§ Task item: Among the lines of the material, copy those that hold the string "BARO".
- - - - -
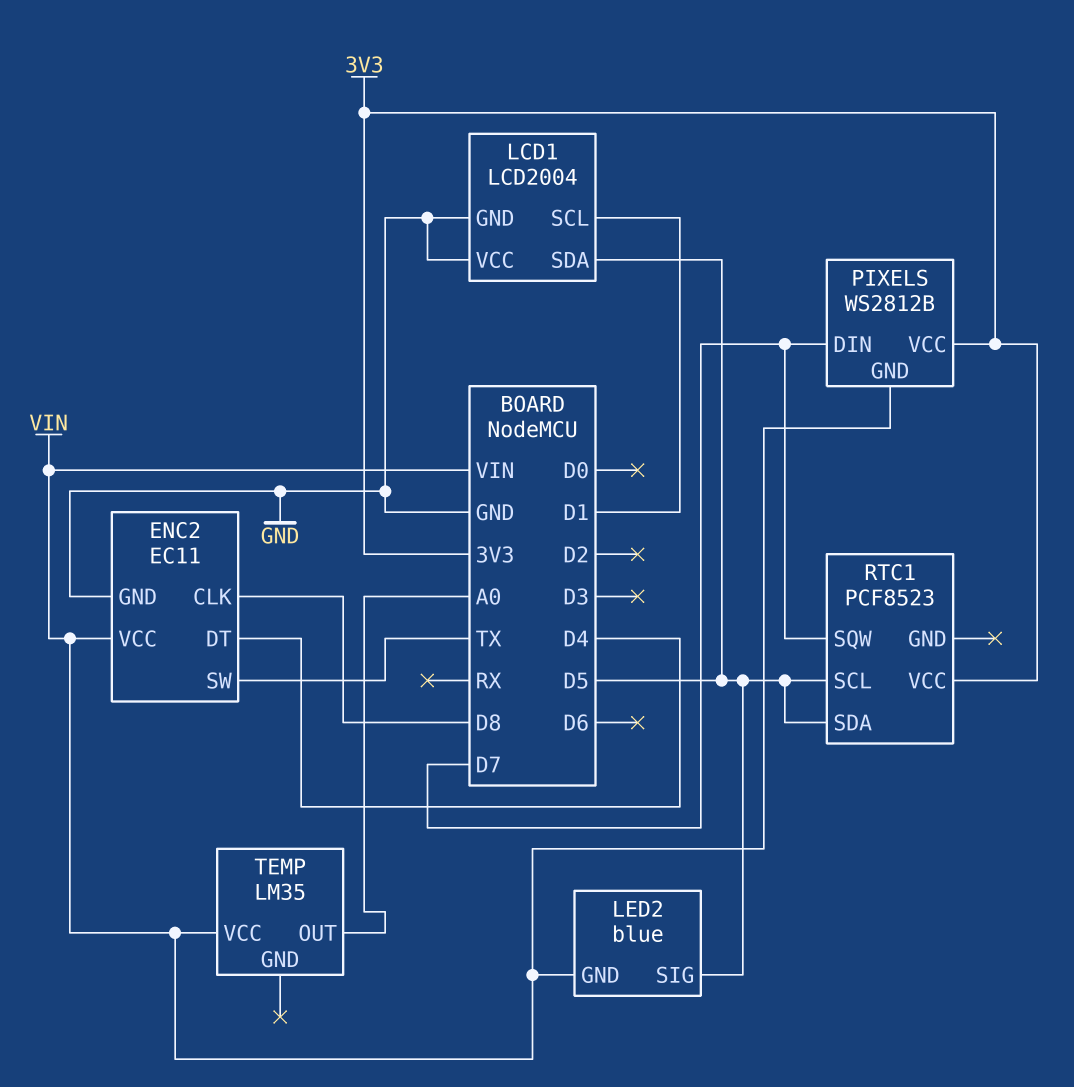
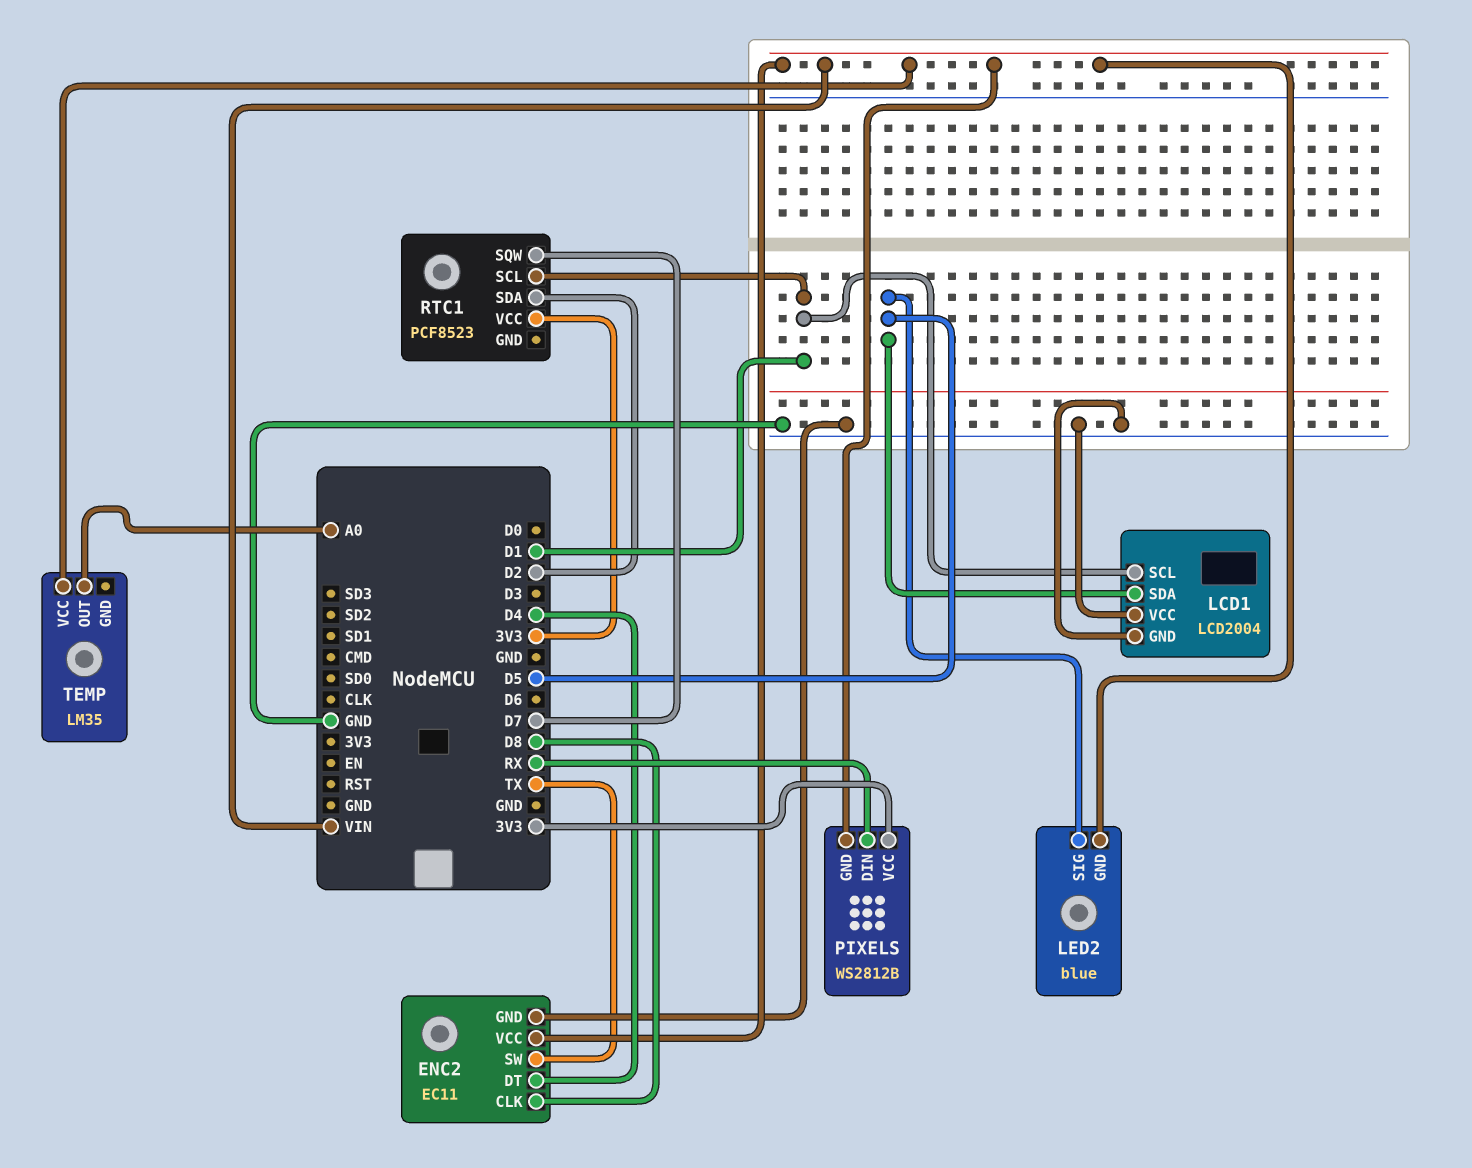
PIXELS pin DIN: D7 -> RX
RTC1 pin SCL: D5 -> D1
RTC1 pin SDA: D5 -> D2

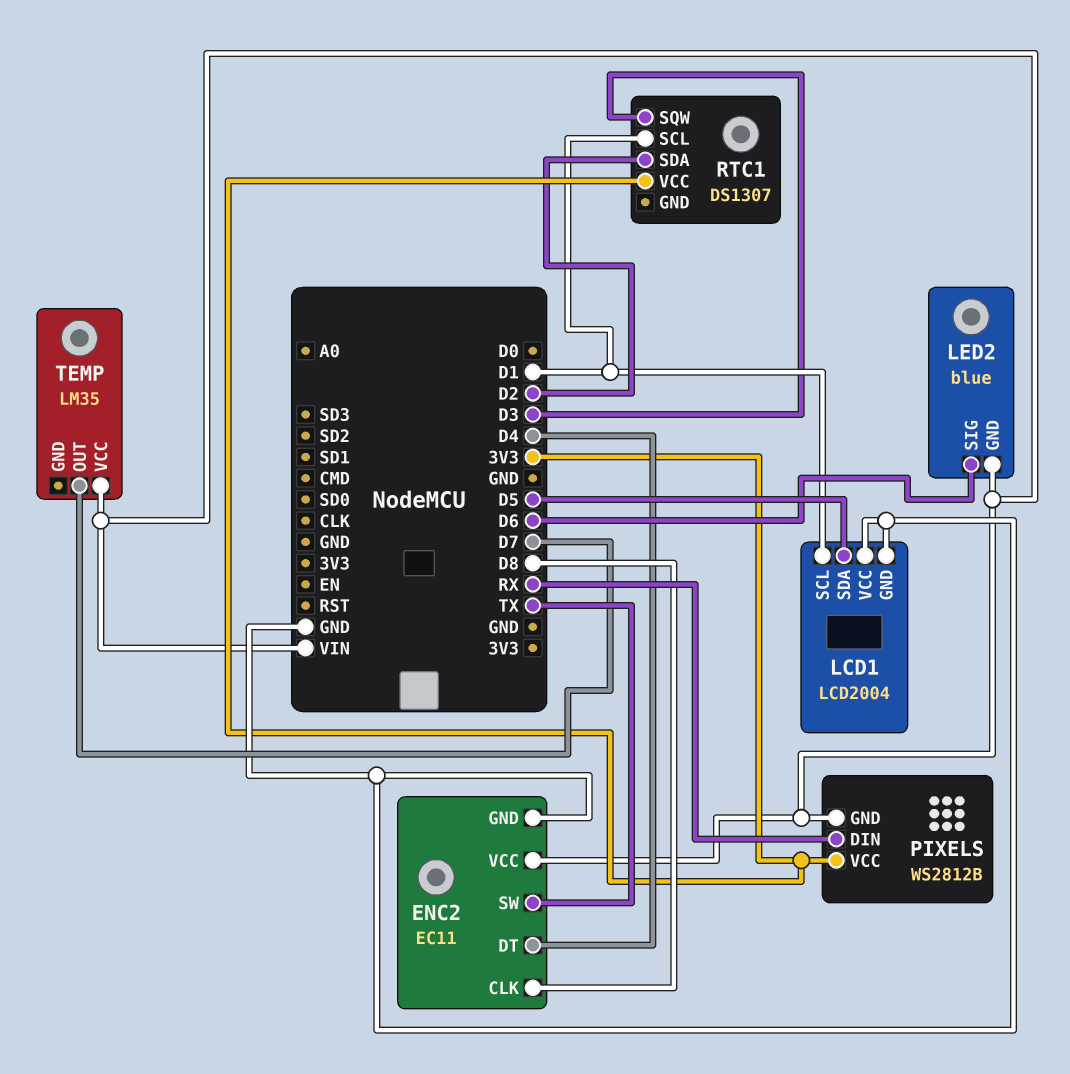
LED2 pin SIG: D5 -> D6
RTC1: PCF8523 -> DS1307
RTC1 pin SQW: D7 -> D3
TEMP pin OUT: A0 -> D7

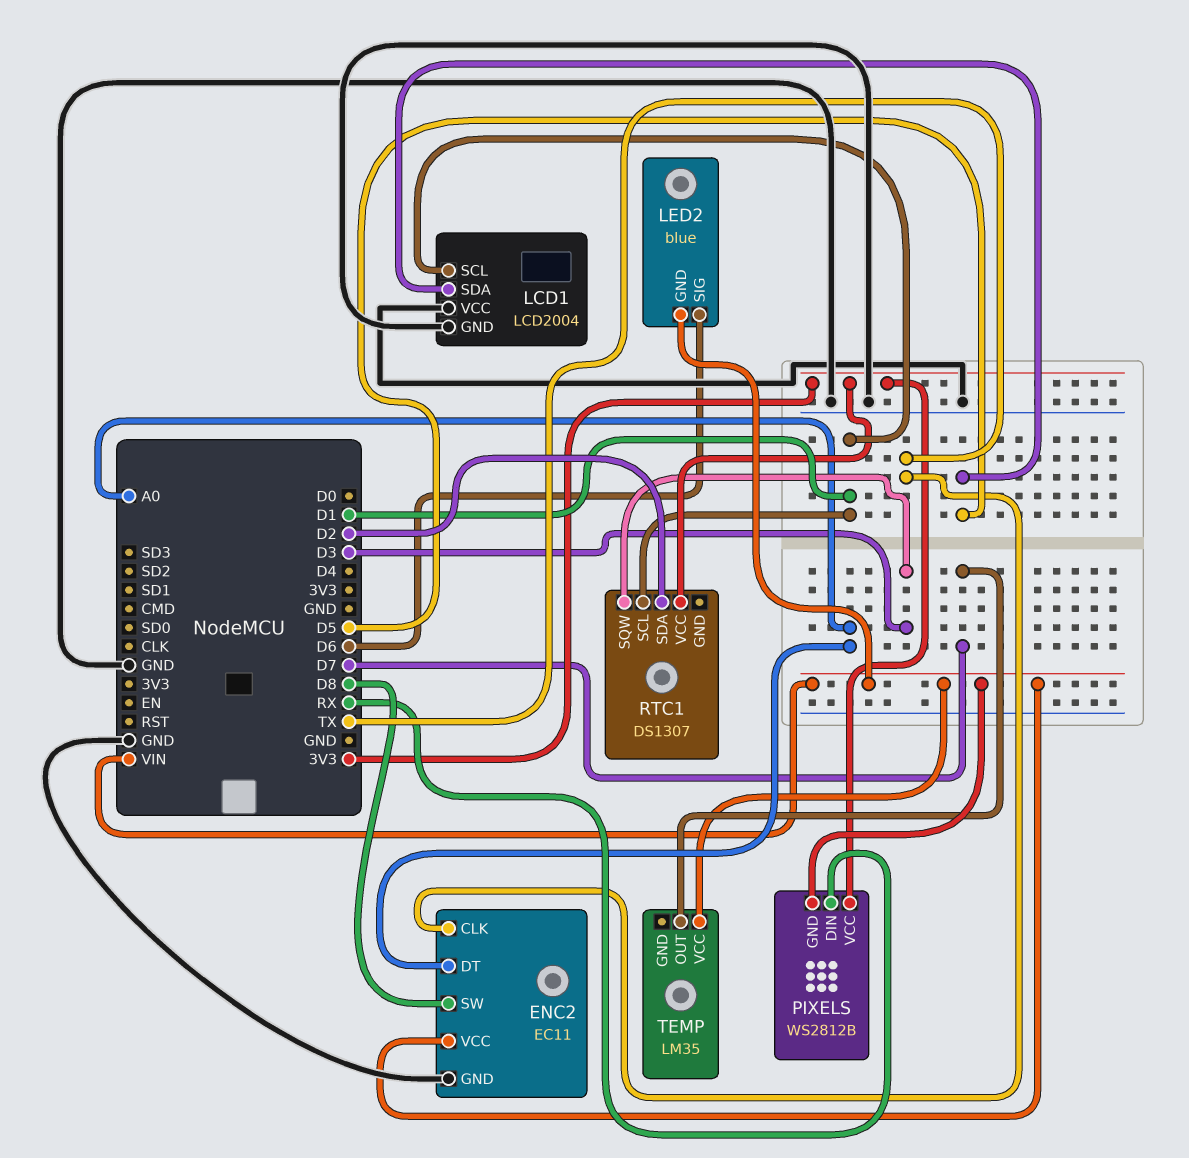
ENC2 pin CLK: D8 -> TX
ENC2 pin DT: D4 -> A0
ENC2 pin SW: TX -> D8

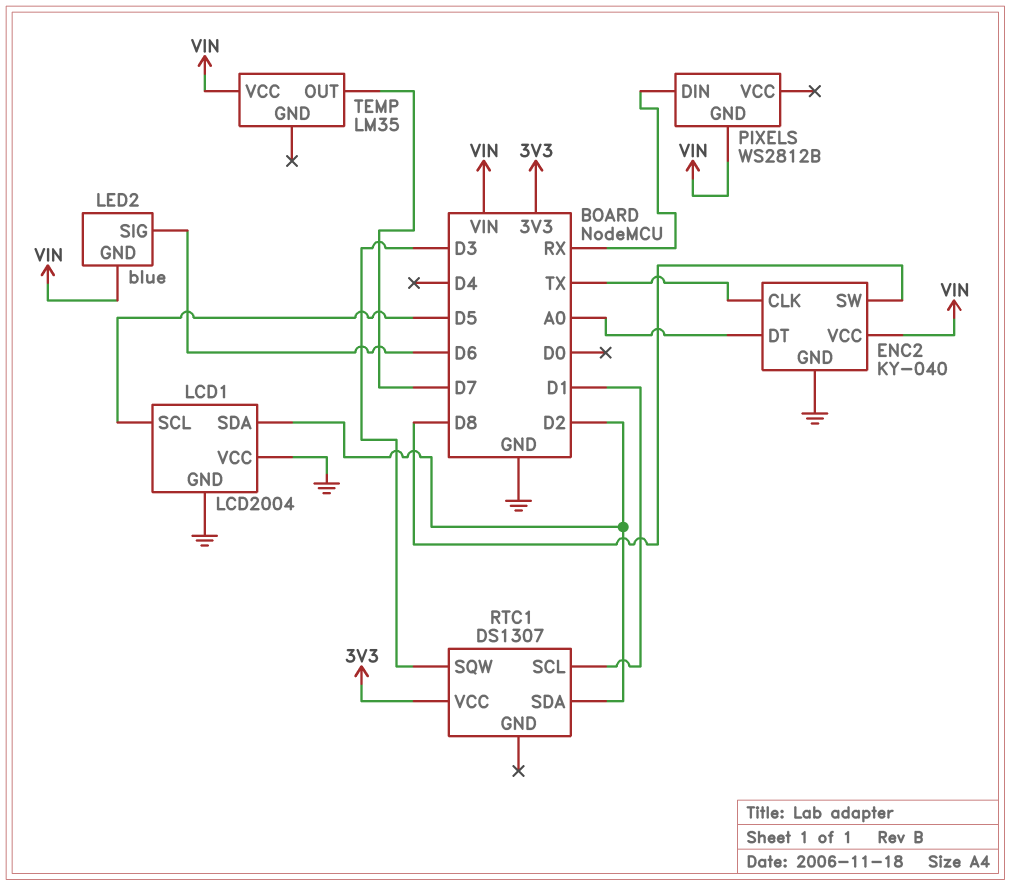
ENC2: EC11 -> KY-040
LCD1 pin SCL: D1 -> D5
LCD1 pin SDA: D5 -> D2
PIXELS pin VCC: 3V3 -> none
- - - - -
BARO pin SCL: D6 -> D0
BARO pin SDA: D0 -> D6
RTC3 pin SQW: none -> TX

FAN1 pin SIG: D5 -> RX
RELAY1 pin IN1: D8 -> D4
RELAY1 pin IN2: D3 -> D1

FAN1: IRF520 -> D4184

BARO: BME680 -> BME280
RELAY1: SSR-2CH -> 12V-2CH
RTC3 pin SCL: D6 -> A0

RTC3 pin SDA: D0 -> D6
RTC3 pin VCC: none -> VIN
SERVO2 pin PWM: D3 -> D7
- - - - -
§ Output for this exercise:
BARO pin SCL: D6 -> D0
BARO pin SDA: D0 -> D6
BARO: BME680 -> BME280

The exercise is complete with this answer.